#### [Exercise requirements]
In the entries below, filter for the word "dibovix" and copy every matching line.

#### [Material supplied]
----------------------------------------

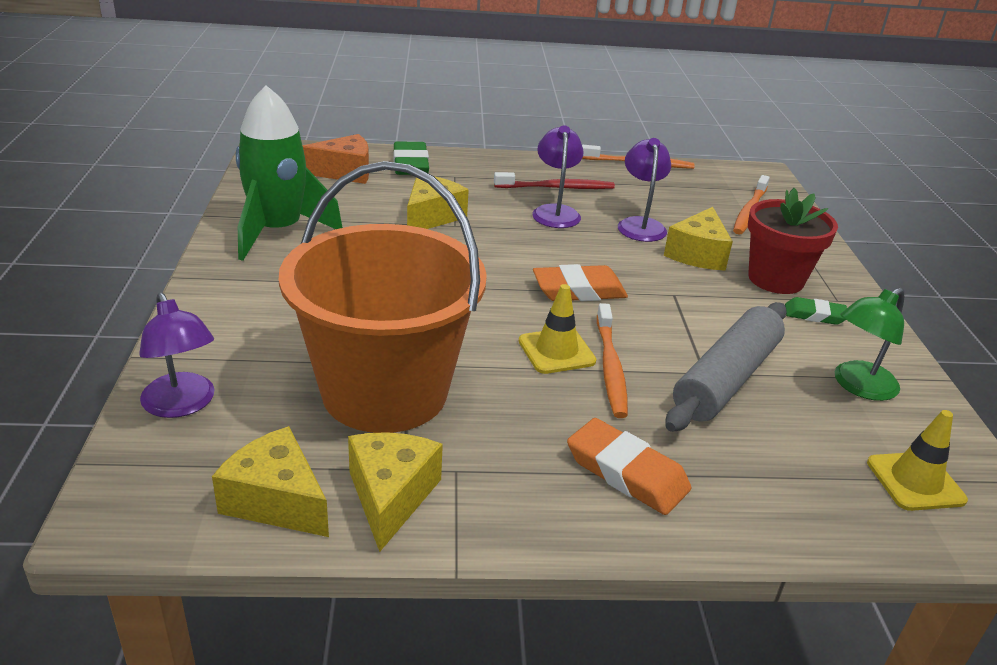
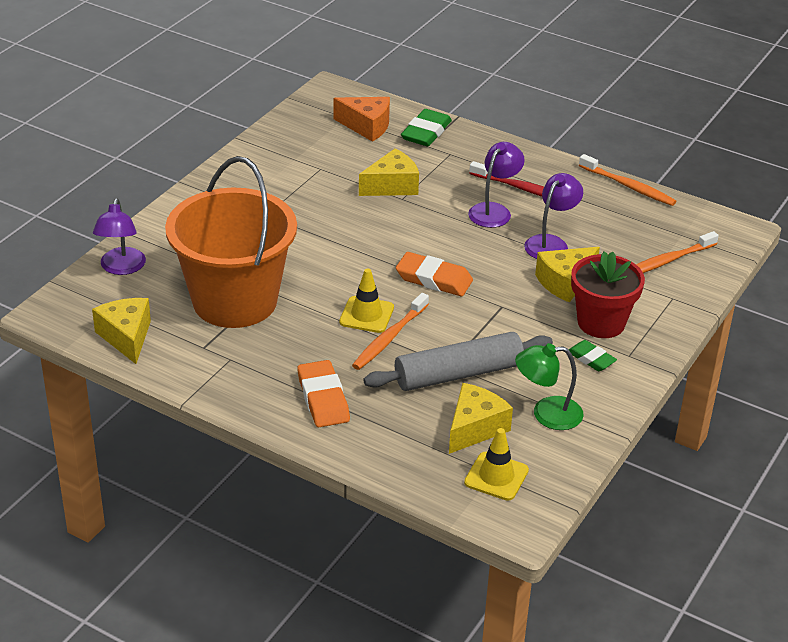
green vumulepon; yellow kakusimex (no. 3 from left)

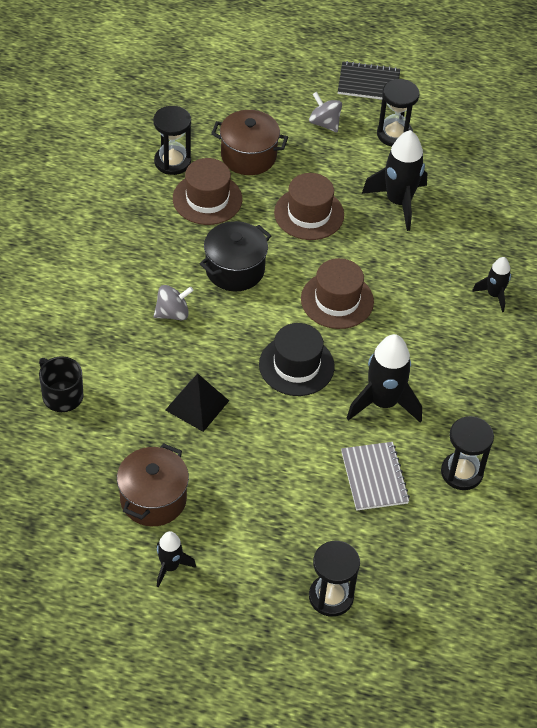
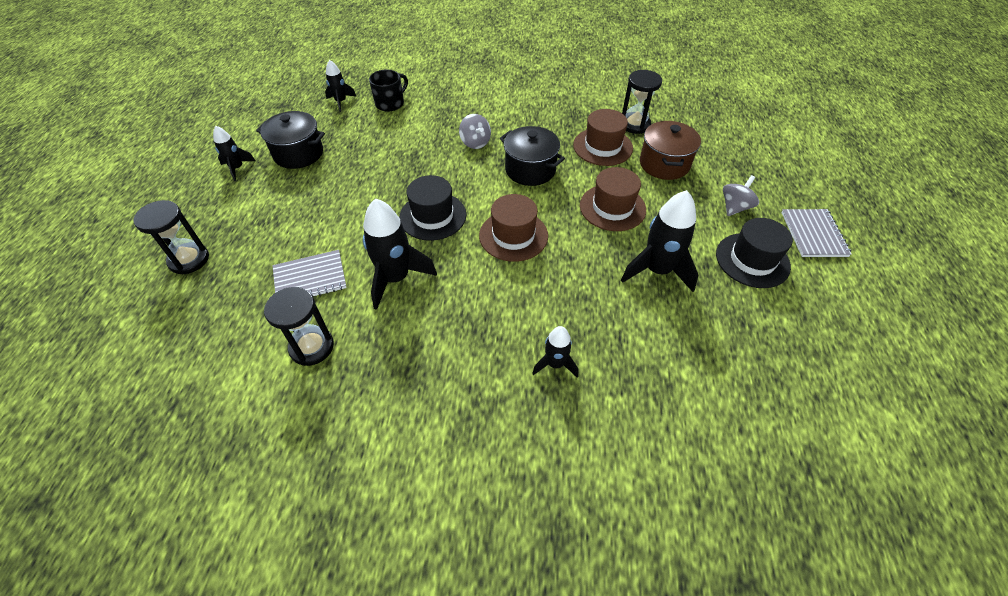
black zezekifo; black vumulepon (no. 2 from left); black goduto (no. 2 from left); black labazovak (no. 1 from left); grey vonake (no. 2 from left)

----------------------------------------

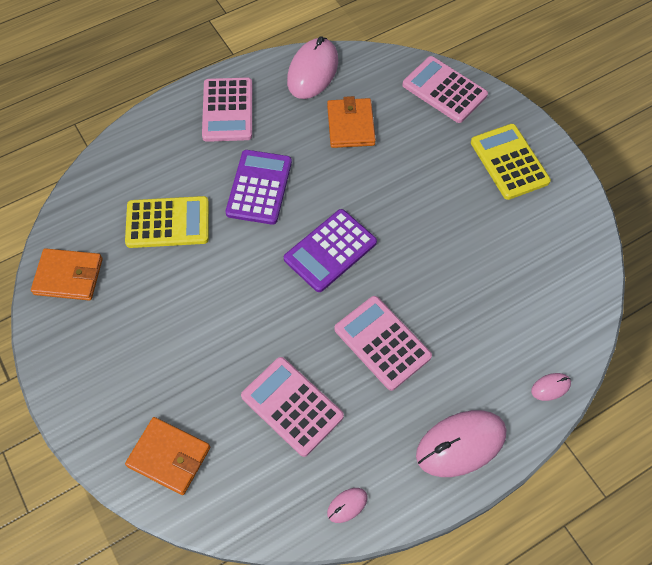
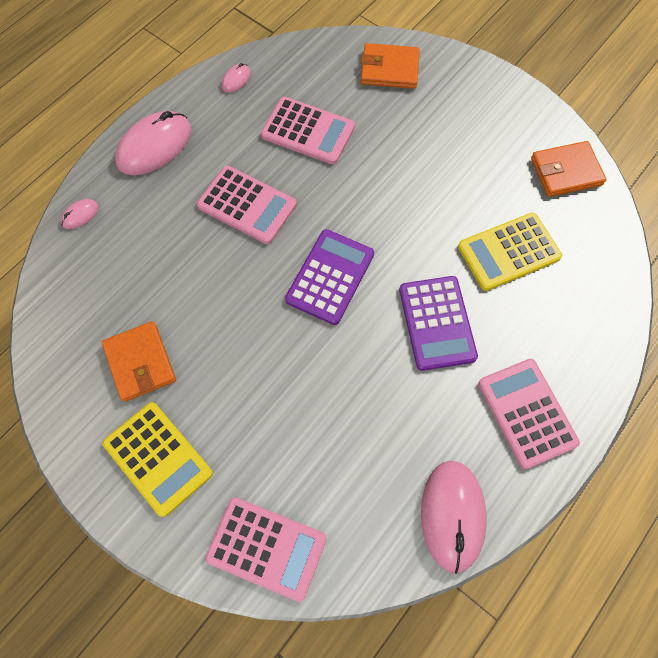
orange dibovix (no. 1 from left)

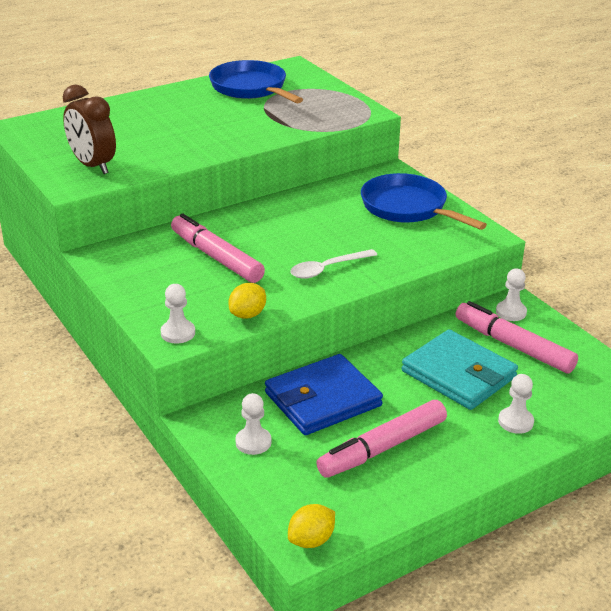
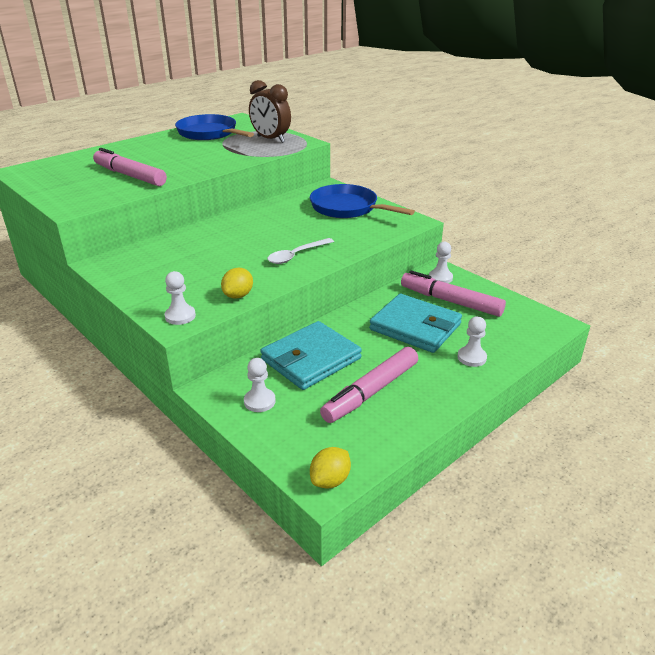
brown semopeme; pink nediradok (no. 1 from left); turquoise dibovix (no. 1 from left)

----------------------------------------

#### [The answer]
orange dibovix (no. 1 from left)
brown semopeme; pink nediradok (no. 1 from left); turquoise dibovix (no. 1 from left)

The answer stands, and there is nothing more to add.